WHAT IS REQUIRED: Would you write out each line of the material below exactly, skipping every picture?

SUPPLIED RECORDS:
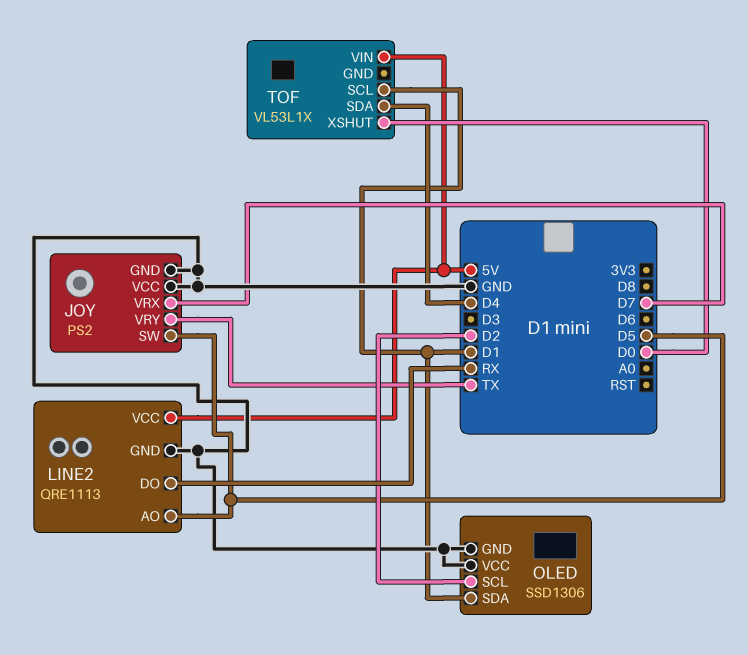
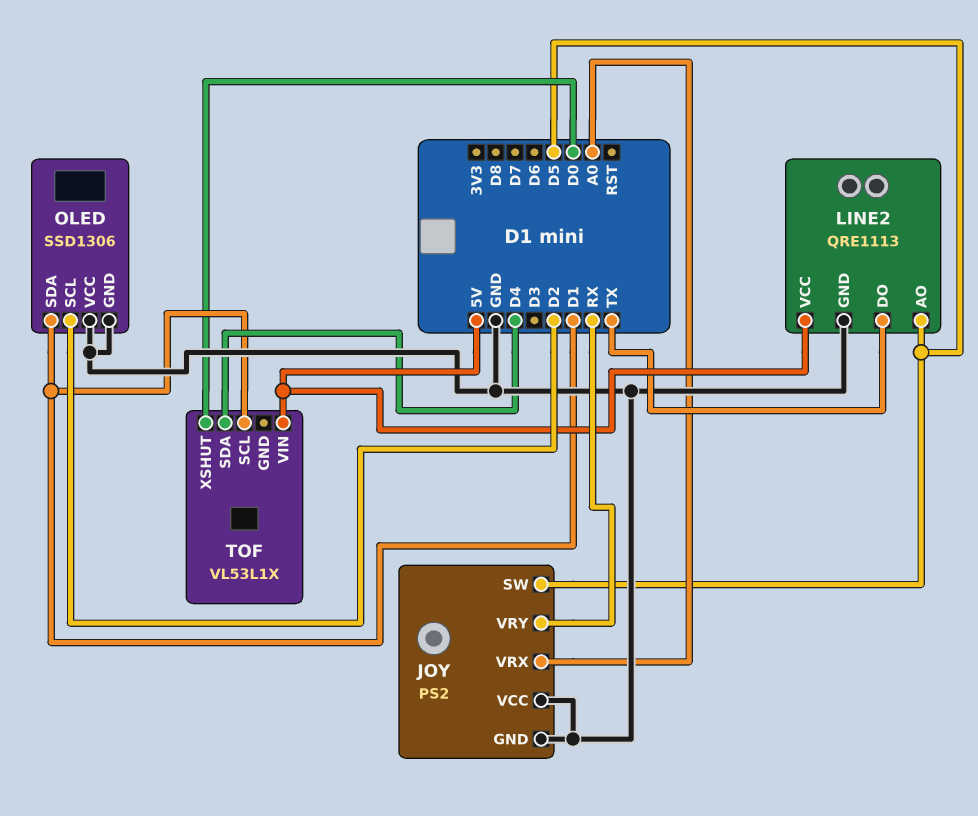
JOY pin VRX: D7 -> A0
JOY pin VRY: TX -> RX
LINE2 pin DO: RX -> TX

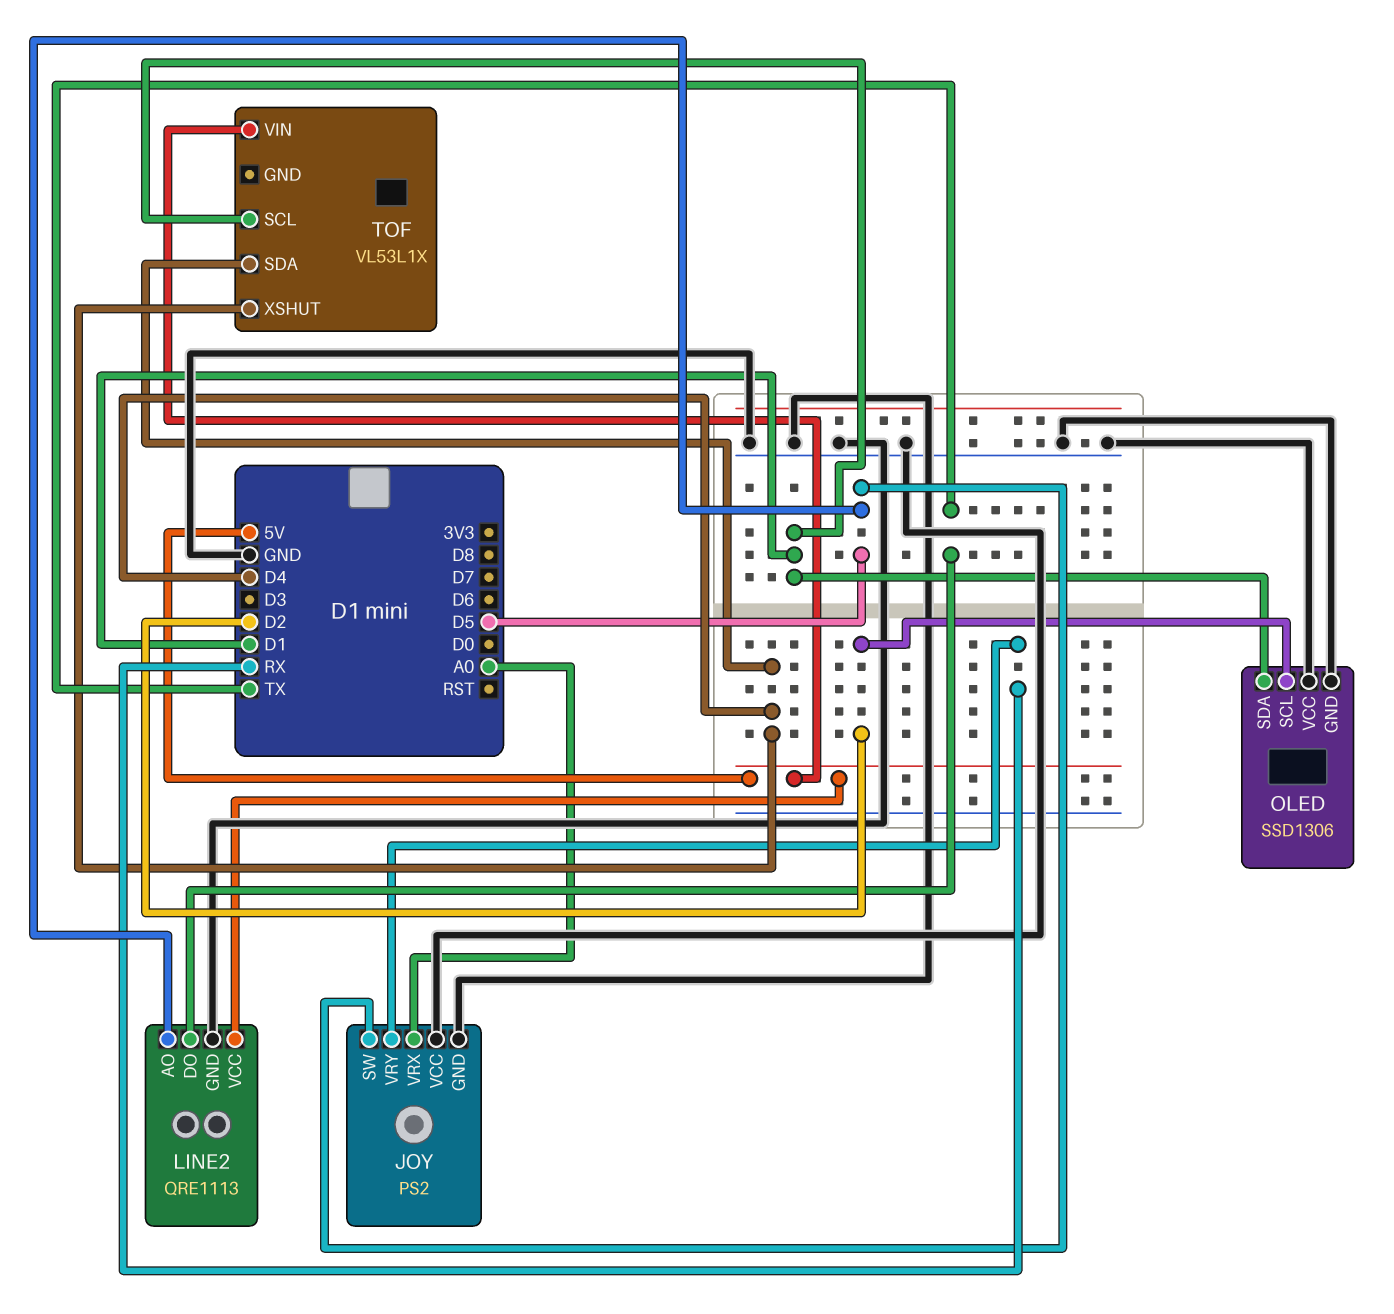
TOF pin XSHUT: D0 -> D4

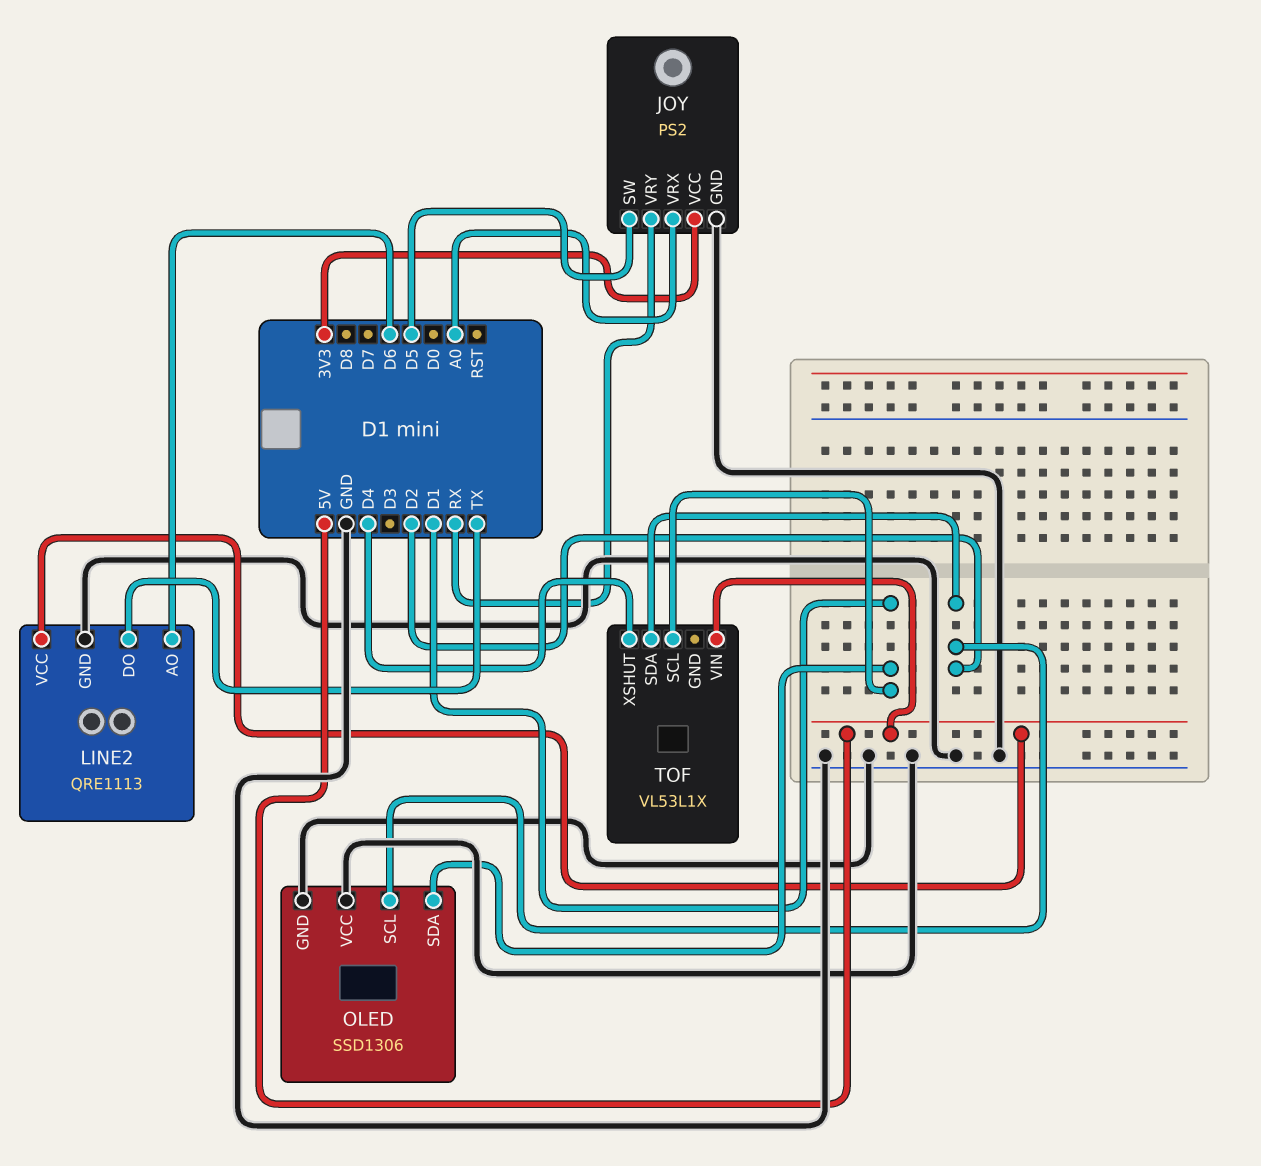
JOY pin VCC: GND -> 3V3
LINE2 pin AO: D5 -> D6
TOF pin SDA: D4 -> D2

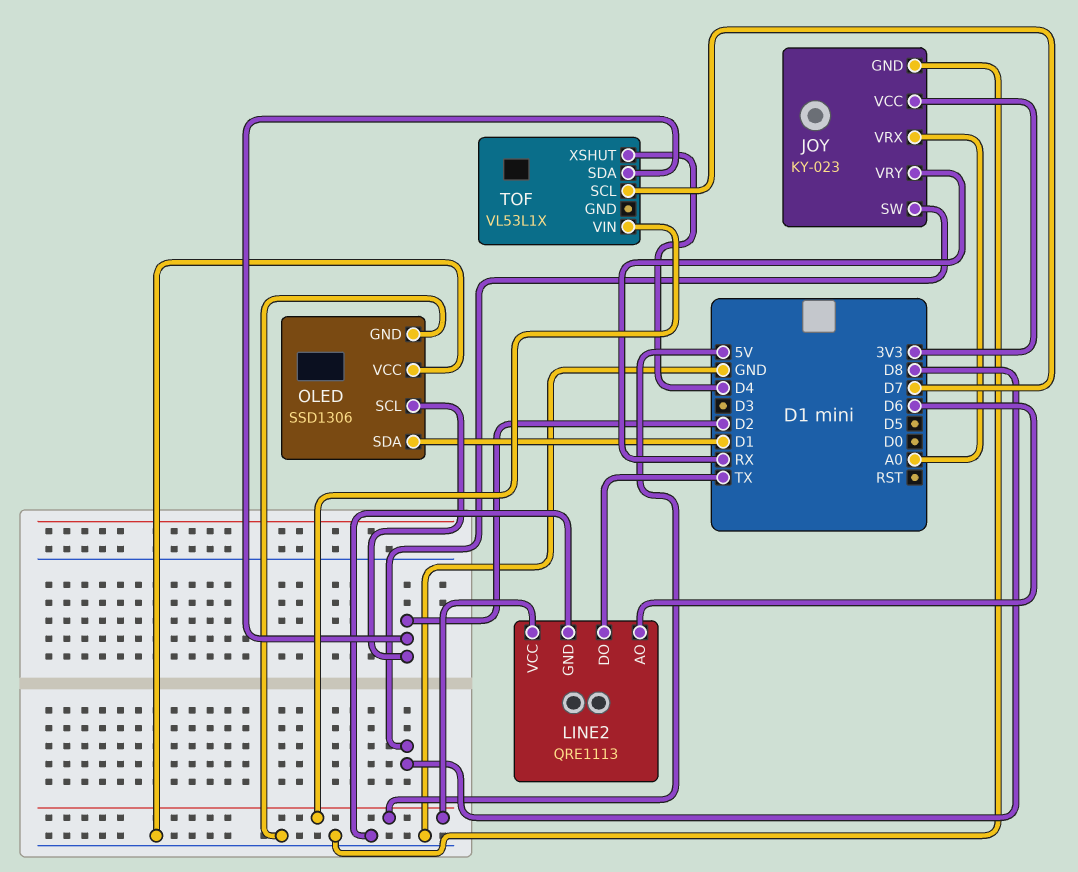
JOY: PS2 -> KY-023
JOY pin SW: D5 -> D8
TOF pin SCL: D1 -> D7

RESULT OF THIS EXERCISE:
JOY pin VRX: D7 -> A0
JOY pin VRY: TX -> RX
LINE2 pin DO: RX -> TX

TOF pin XSHUT: D0 -> D4

JOY pin VCC: GND -> 3V3
LINE2 pin AO: D5 -> D6
TOF pin SDA: D4 -> D2

JOY: PS2 -> KY-023
JOY pin SW: D5 -> D8
TOF pin SCL: D1 -> D7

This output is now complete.